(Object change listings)
┄┄┄┄┄┄

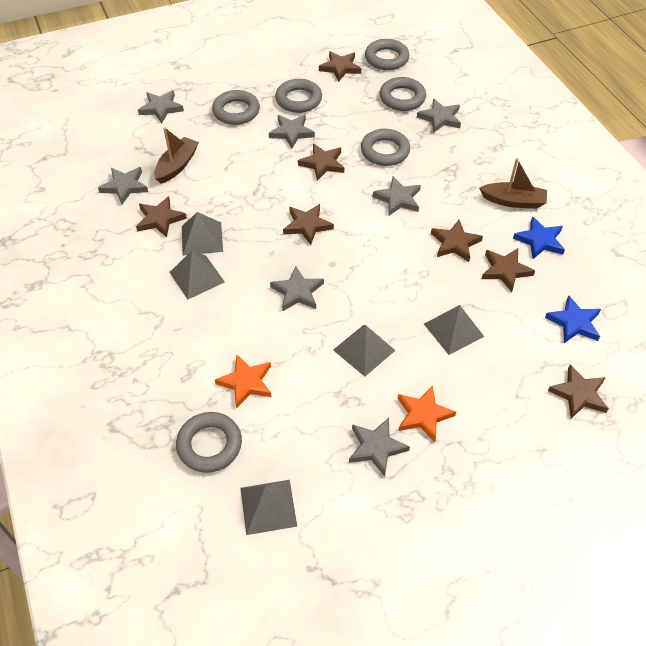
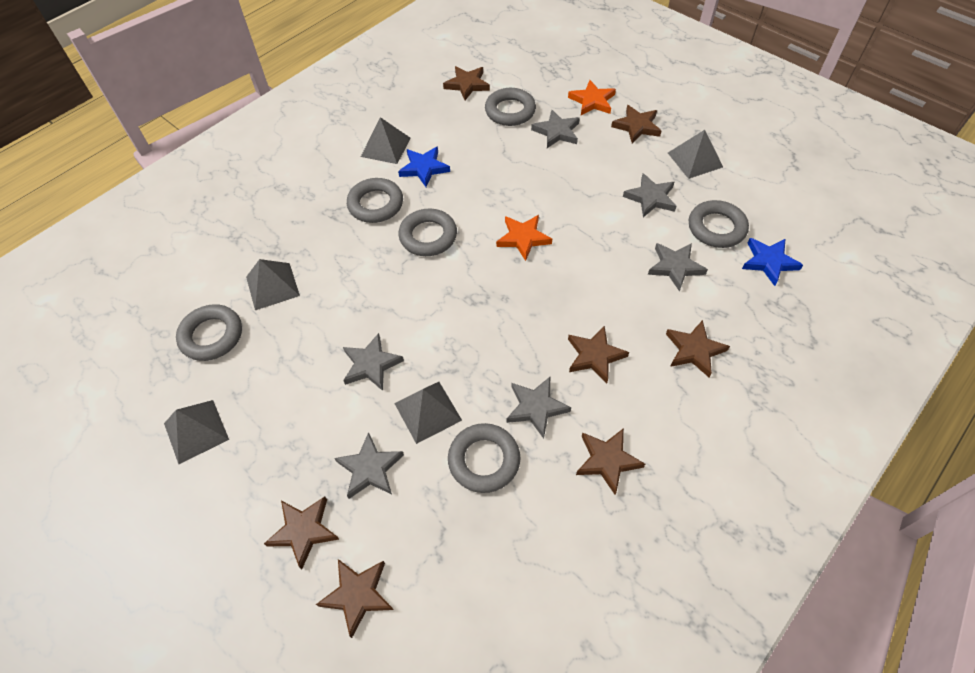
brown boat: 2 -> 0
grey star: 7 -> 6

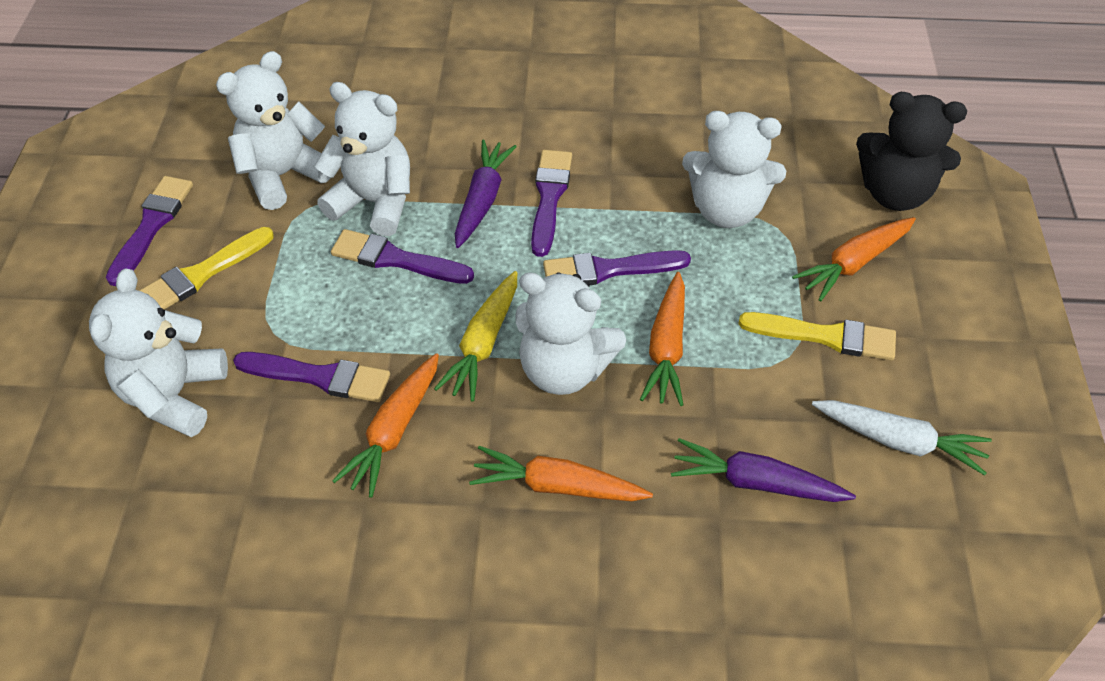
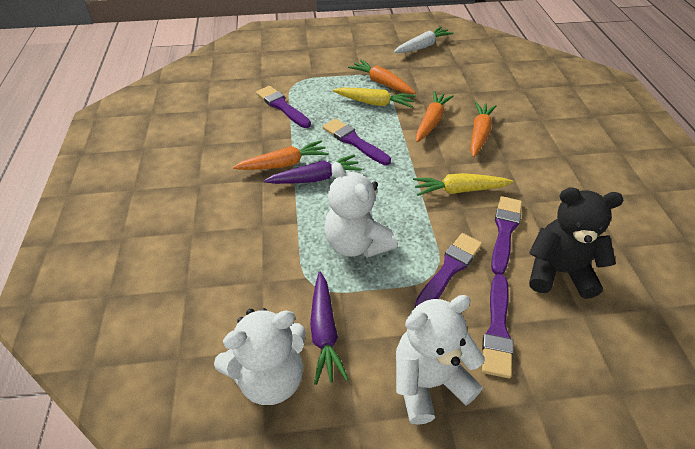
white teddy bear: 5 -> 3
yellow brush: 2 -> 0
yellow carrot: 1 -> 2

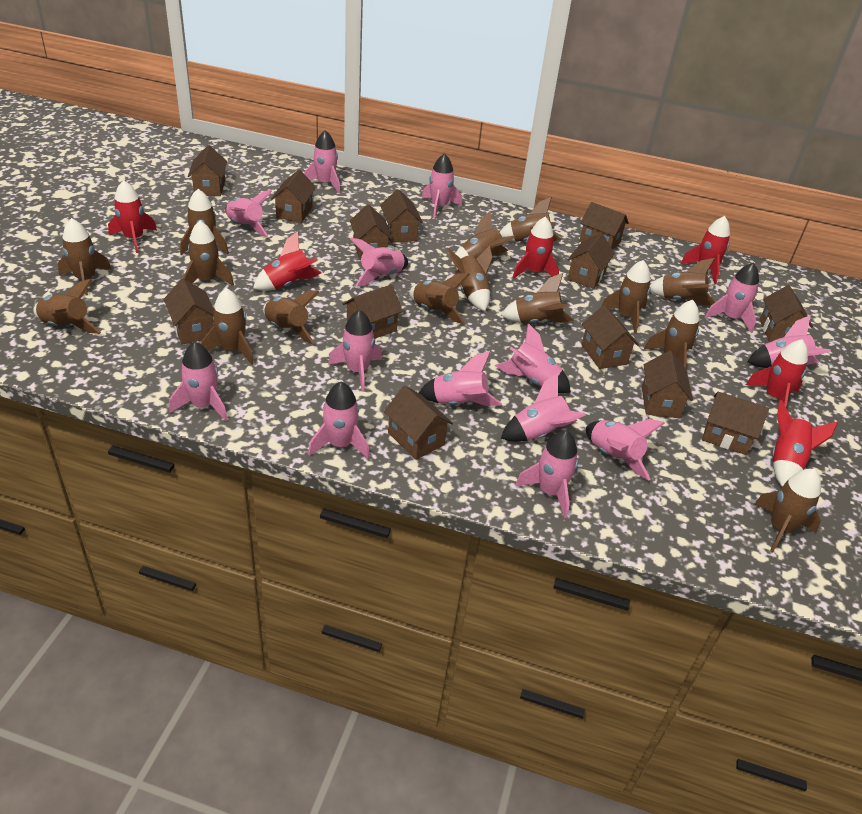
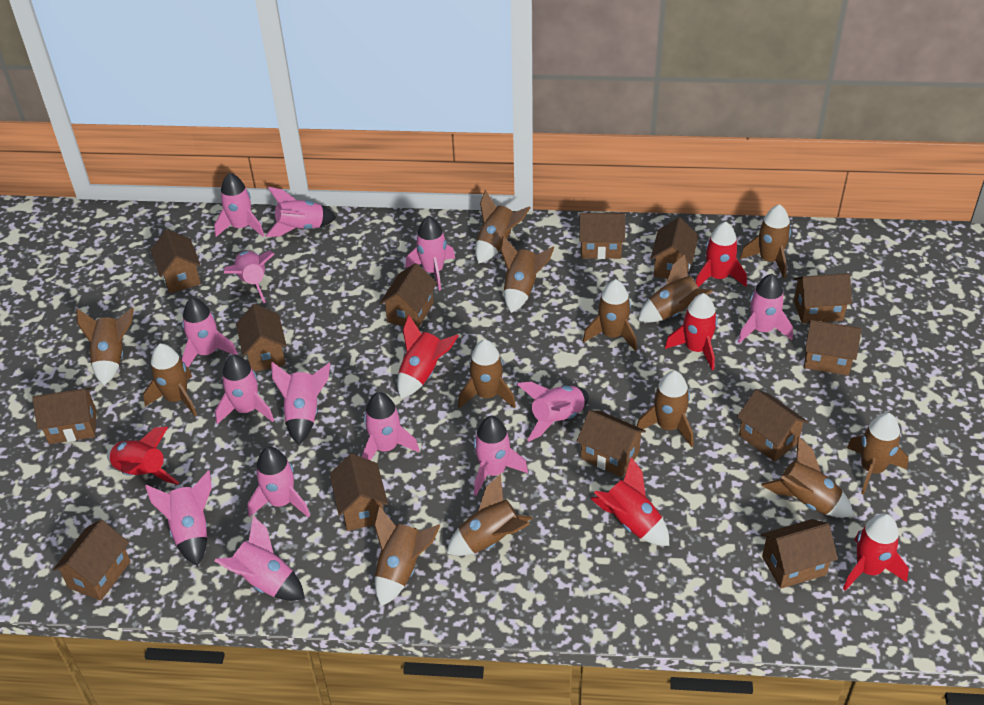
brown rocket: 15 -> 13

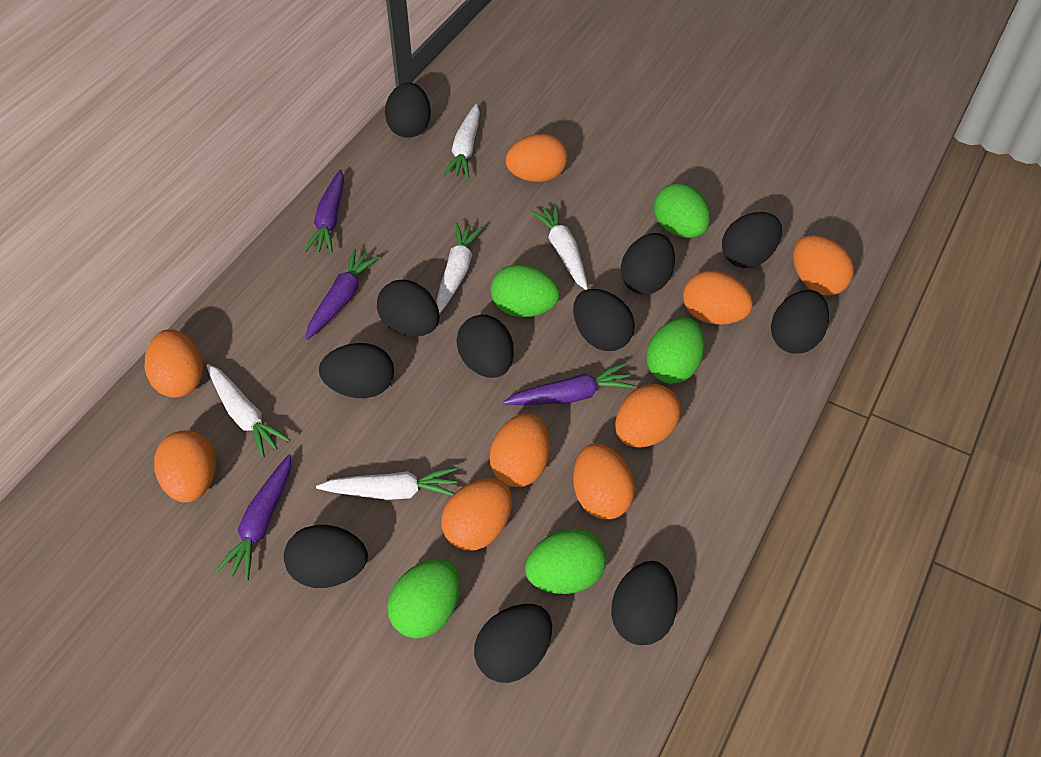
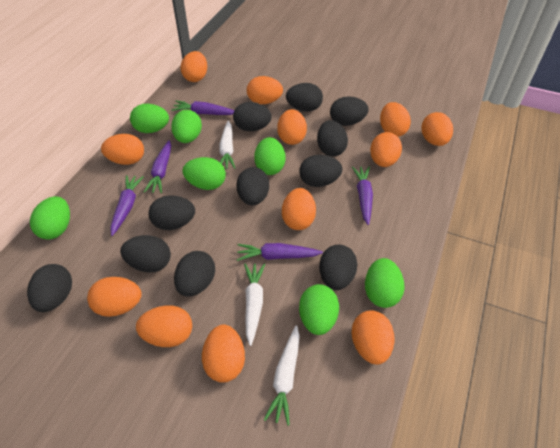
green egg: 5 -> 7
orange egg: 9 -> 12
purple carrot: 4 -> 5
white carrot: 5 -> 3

┄┄┄┄┄┄

## WHAT TO PRODUCE
The expected output is every record above, copied exactly, without pictures.

## SOLUTION
brown boat: 2 -> 0
grey star: 7 -> 6

white teddy bear: 5 -> 3
yellow brush: 2 -> 0
yellow carrot: 1 -> 2

brown rocket: 15 -> 13

green egg: 5 -> 7
orange egg: 9 -> 12
purple carrot: 4 -> 5
white carrot: 5 -> 3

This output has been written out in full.